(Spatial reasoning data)
:::::

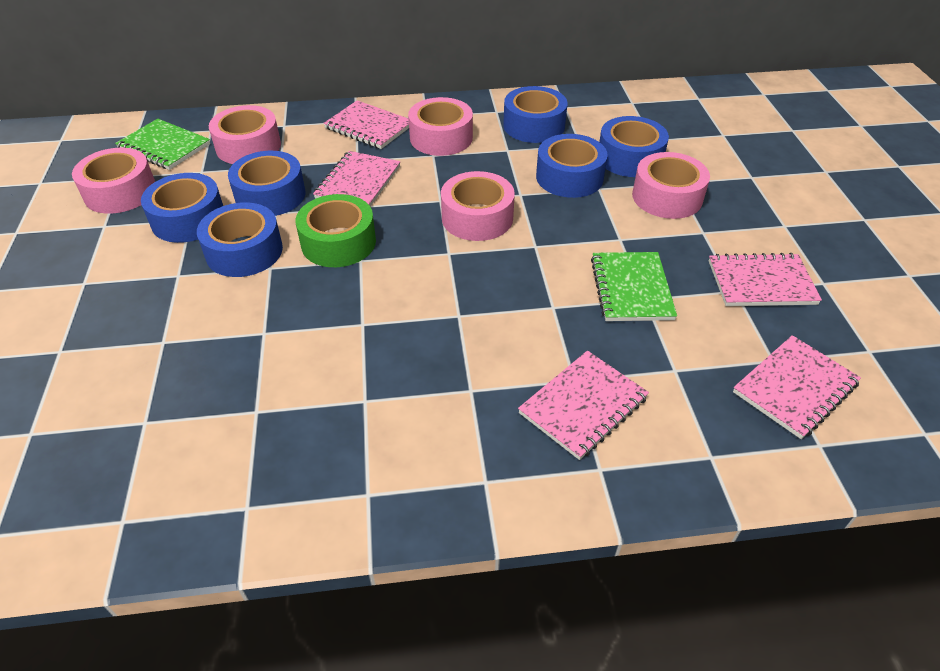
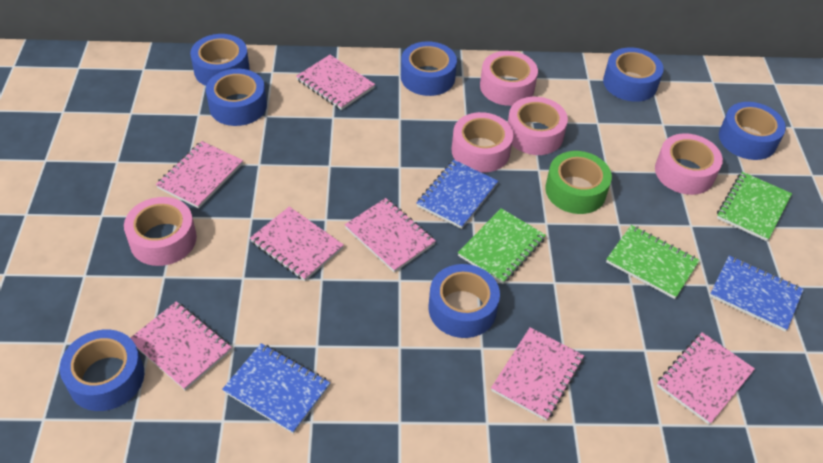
blue notebook: 0 -> 3
blue tape: 6 -> 7
green notebook: 2 -> 3
pink notebook: 5 -> 7

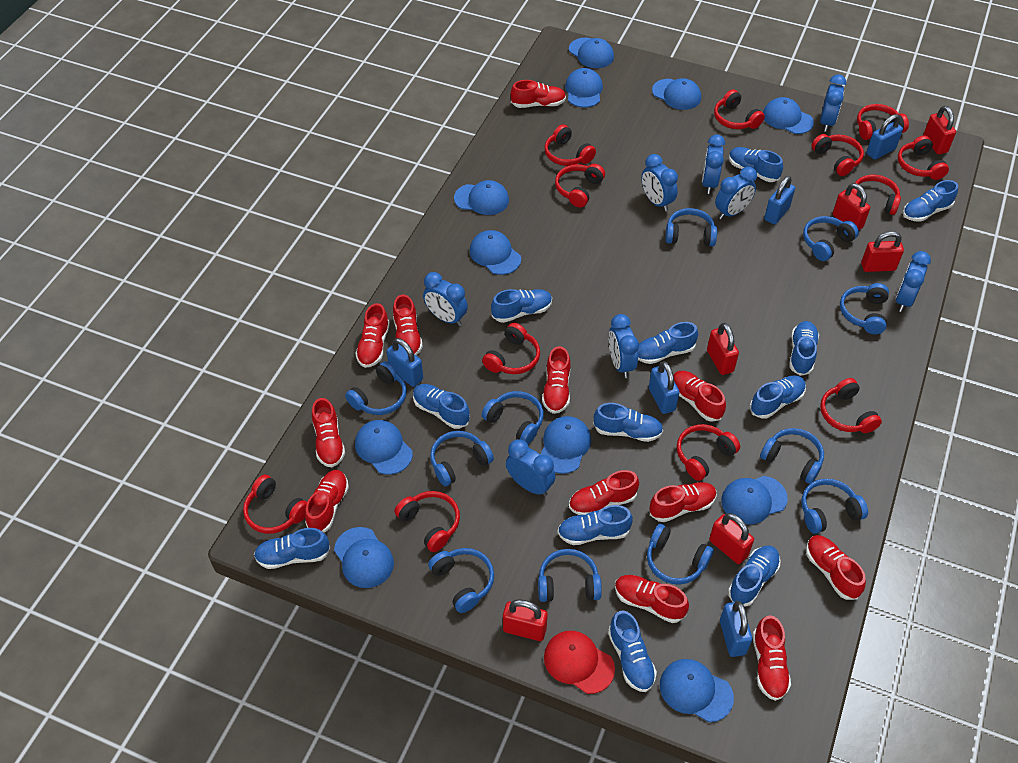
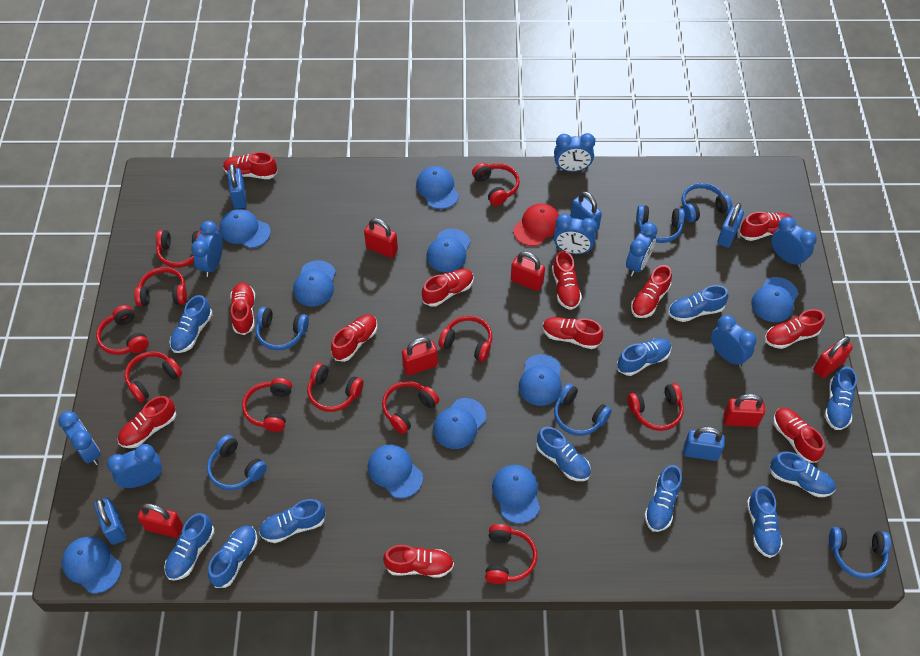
blue cap: 11 -> 10
blue headphones: 11 -> 6
blue shoe: 12 -> 11
red headphones: 12 -> 11

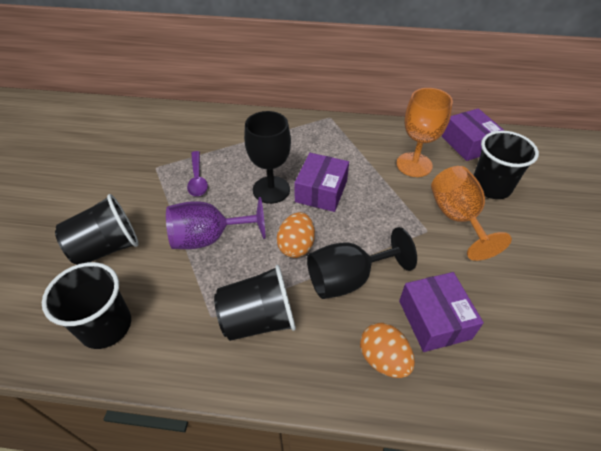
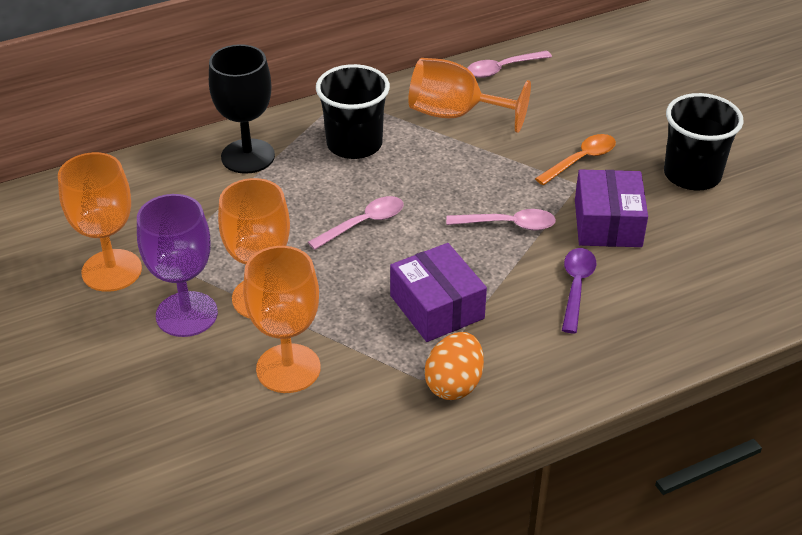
black cup: 4 -> 2
black goblet: 2 -> 1
orange egg: 2 -> 1
orange goblet: 2 -> 4
orange spoon: 0 -> 1
pink spoon: 0 -> 3
purple box: 3 -> 2

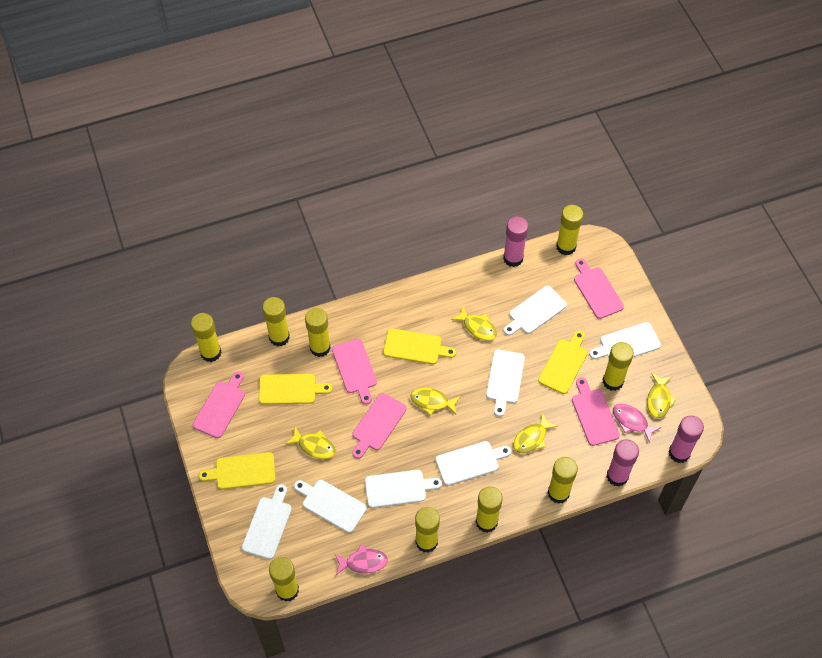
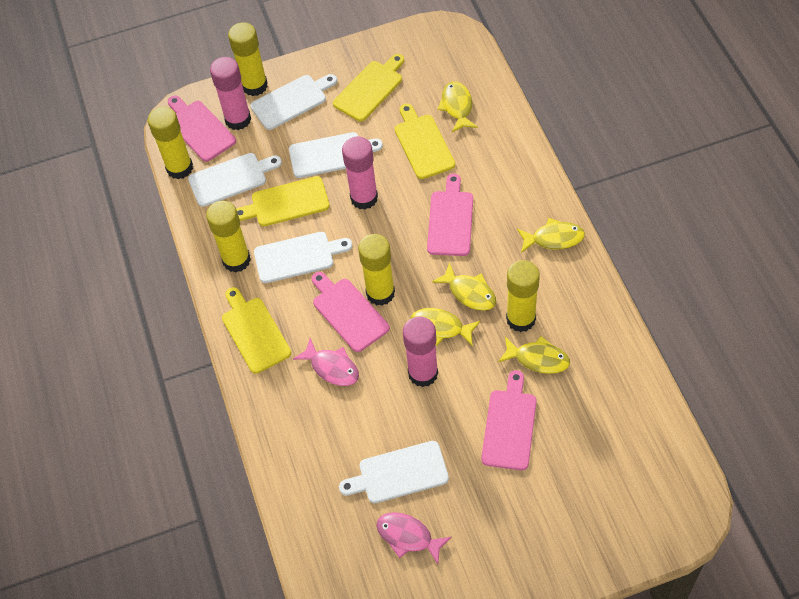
pink cutting board: 5 -> 4
white cutting board: 7 -> 5
yellow glue stick: 9 -> 5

:::::

TASK GOAL.
With the pictures excluded, transcribe word for word only the lines from the one containing "pink notebook: 5 -> 7" through the last line of the records.

REPLY TO THE TASK.
pink notebook: 5 -> 7

blue cap: 11 -> 10
blue headphones: 11 -> 6
blue shoe: 12 -> 11
red headphones: 12 -> 11

black cup: 4 -> 2
black goblet: 2 -> 1
orange egg: 2 -> 1
orange goblet: 2 -> 4
orange spoon: 0 -> 1
pink spoon: 0 -> 3
purple box: 3 -> 2

pink cutting board: 5 -> 4
white cutting board: 7 -> 5
yellow glue stick: 9 -> 5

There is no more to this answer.